====== INFORMATION SUPPLIED
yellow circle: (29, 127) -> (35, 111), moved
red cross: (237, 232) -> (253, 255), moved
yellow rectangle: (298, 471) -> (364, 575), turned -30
============
====== INFORMATION SUPPLIED
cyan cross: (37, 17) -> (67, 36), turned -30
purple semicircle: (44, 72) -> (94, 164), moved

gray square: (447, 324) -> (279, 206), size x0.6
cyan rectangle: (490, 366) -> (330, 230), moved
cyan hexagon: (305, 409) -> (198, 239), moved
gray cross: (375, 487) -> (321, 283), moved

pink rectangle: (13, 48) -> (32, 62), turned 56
============
# [EXERCISE BRIEF]
Set apart and copy each line of the records that holds the word "turned".

# [FINAL ANSWER]
yellow rectangle: (298, 471) -> (364, 575), turned -30
cyan cross: (37, 17) -> (67, 36), turned -30
pink rectangle: (13, 48) -> (32, 62), turned 56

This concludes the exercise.